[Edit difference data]
-------------------------

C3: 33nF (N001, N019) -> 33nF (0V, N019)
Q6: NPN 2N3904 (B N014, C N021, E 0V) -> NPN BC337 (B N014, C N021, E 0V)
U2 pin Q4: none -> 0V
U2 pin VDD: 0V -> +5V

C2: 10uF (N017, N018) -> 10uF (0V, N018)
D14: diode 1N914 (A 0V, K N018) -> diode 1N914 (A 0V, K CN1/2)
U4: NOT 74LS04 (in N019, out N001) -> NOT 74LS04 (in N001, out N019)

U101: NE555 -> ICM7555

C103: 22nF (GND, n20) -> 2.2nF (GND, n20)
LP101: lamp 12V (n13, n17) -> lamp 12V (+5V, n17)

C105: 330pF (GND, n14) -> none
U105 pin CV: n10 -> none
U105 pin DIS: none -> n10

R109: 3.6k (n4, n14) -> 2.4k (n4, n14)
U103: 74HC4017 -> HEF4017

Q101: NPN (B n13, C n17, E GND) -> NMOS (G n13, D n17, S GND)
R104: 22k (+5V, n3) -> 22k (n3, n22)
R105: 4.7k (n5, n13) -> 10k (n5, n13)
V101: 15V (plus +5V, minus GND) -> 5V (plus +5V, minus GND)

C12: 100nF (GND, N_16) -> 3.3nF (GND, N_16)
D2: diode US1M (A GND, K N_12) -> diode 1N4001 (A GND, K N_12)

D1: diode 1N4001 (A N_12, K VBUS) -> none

-------------------------

[YOUR ASSIGNMENT]
Every line that contains the string "diode" should be copied from the records.

[RESPONSE AREA]
D14: diode 1N914 (A 0V, K N018) -> diode 1N914 (A 0V, K CN1/2)
D2: diode US1M (A GND, K N_12) -> diode 1N4001 (A GND, K N_12)
D1: diode 1N4001 (A N_12, K VBUS) -> none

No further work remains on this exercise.